---------- DATA ROWS

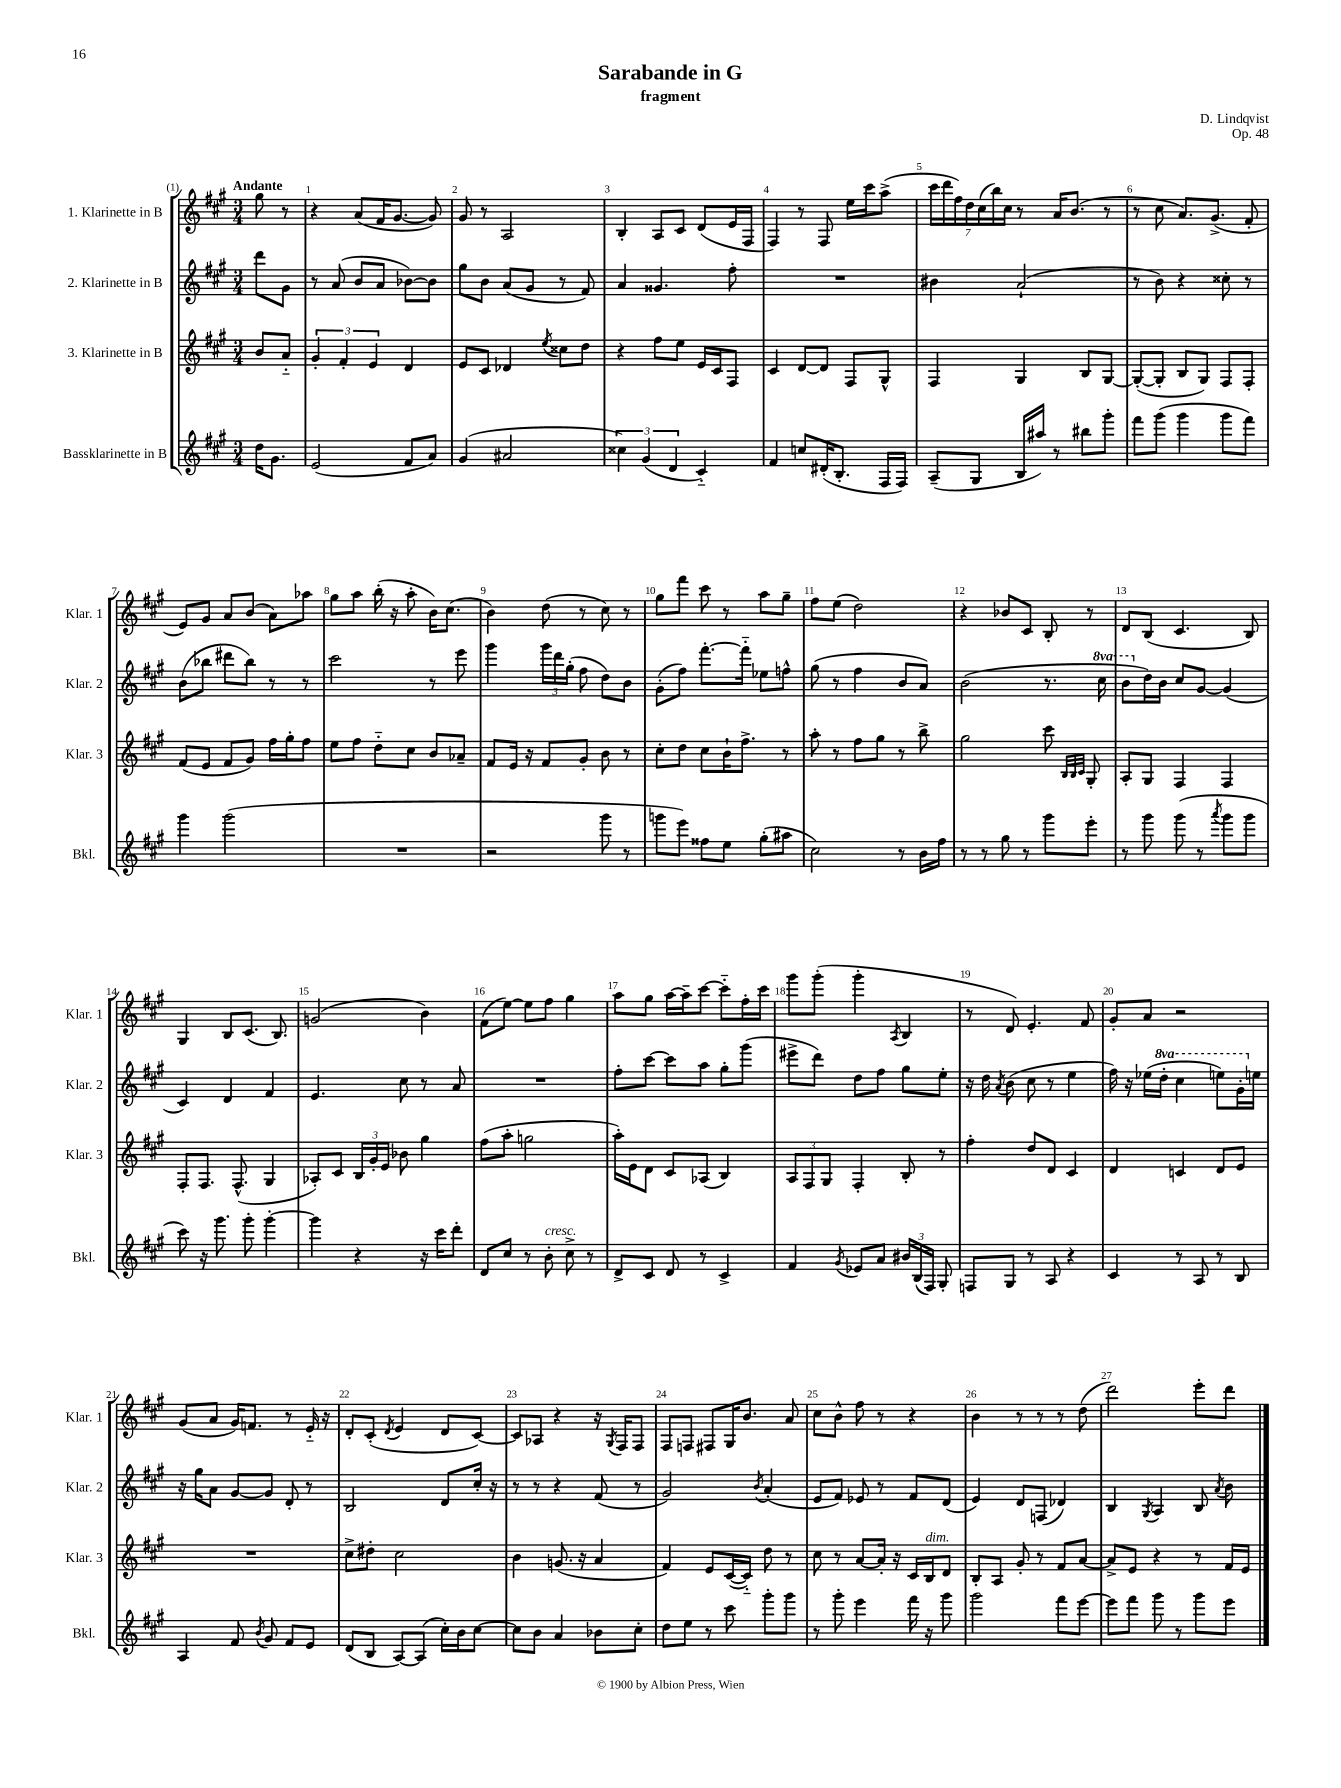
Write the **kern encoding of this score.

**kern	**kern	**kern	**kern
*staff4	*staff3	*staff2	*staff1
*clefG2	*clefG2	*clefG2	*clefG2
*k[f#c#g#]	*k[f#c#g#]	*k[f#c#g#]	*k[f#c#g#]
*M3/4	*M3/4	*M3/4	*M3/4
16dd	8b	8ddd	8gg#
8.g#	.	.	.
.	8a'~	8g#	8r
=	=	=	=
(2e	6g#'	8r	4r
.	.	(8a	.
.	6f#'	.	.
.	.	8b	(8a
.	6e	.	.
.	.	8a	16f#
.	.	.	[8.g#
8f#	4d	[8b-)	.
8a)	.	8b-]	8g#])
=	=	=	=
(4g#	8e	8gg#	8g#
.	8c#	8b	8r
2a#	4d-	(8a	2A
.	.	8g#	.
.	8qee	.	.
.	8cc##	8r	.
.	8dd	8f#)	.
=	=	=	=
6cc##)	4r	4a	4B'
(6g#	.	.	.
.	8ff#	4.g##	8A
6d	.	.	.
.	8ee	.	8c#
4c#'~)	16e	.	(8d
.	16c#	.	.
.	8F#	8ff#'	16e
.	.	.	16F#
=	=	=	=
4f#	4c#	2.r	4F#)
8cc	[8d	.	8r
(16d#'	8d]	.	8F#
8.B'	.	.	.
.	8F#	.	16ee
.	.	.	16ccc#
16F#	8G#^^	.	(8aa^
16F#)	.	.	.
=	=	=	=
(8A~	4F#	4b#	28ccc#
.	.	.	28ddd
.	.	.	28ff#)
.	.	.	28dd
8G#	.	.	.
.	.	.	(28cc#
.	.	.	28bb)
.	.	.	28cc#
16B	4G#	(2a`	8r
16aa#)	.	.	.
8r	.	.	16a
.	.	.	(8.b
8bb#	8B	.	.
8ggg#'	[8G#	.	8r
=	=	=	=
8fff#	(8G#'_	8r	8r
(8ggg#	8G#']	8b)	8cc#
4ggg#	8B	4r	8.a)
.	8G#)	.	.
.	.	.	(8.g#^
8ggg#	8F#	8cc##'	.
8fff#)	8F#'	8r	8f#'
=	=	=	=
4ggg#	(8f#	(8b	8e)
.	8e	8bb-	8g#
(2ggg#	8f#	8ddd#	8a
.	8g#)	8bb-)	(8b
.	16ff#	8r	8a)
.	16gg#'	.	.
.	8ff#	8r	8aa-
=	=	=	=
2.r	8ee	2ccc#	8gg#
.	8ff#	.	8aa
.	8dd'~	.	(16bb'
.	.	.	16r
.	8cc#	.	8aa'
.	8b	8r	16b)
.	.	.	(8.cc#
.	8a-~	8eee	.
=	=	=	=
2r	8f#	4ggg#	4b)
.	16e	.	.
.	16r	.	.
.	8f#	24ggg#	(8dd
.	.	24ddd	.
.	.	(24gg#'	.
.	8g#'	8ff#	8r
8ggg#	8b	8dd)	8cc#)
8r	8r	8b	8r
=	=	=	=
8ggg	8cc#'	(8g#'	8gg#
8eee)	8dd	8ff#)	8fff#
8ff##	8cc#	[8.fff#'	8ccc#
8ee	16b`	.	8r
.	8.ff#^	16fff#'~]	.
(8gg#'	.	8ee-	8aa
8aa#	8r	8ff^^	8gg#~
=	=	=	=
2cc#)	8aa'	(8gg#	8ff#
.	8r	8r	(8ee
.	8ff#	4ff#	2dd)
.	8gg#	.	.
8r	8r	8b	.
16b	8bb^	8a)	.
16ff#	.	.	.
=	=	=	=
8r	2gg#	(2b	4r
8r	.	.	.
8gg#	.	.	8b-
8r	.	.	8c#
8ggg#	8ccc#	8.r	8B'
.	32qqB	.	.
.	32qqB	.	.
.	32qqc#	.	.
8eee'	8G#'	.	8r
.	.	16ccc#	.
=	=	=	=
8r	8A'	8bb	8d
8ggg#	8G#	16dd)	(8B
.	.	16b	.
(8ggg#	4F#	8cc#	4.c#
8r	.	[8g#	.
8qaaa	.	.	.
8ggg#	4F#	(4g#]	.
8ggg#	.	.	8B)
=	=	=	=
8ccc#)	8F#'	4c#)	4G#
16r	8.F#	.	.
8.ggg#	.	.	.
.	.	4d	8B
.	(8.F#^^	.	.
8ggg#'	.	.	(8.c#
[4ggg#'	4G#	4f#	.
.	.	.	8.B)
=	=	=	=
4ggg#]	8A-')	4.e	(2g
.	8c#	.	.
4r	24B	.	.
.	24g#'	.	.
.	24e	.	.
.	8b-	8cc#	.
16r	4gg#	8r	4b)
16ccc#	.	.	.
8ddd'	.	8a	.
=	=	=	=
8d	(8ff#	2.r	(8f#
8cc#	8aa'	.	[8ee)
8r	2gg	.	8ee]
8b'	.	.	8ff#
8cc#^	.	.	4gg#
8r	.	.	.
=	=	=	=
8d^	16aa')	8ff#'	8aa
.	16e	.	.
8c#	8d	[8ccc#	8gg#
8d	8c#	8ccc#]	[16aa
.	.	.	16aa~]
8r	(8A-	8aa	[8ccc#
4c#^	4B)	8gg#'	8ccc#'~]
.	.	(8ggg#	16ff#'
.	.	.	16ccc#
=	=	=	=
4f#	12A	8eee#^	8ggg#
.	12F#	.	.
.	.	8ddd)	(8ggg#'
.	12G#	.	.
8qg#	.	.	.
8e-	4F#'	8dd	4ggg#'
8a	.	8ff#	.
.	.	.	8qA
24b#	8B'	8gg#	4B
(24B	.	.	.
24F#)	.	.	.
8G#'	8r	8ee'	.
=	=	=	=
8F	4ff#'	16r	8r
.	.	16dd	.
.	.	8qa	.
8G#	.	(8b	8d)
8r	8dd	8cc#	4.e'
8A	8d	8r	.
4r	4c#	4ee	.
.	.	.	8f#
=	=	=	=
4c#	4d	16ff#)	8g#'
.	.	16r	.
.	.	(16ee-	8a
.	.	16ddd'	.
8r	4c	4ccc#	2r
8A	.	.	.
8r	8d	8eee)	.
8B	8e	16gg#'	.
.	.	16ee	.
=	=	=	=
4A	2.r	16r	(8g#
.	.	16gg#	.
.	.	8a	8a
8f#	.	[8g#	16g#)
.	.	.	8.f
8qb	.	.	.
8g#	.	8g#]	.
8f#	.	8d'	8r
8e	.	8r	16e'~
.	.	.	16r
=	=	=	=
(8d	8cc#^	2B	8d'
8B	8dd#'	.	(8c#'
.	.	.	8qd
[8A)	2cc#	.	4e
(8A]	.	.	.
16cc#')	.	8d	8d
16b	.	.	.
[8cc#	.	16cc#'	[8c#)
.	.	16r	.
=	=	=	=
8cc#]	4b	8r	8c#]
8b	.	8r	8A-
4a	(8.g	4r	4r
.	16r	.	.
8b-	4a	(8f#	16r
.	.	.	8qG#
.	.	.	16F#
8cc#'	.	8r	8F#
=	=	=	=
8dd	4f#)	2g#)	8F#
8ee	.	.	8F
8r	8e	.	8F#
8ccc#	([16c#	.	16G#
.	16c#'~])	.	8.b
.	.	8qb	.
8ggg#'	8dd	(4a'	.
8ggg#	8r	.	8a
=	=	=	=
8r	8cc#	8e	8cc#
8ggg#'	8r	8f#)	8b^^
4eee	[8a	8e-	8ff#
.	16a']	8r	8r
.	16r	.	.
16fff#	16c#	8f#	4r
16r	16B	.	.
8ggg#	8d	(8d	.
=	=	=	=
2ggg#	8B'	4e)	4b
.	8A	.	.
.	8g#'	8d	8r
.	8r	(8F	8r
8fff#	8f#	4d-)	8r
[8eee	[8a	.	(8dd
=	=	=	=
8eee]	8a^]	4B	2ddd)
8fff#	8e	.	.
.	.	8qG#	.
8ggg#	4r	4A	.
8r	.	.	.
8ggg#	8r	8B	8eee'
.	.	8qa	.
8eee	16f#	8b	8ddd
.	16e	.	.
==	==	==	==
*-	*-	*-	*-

--------------------

*AIM OF THE EXERCISE*
Extract every line in the records above that contains the string "kern".

*TASK RESPONSE*
Write the **kern encoding of this score.
**kern	**kern	**kern	**kern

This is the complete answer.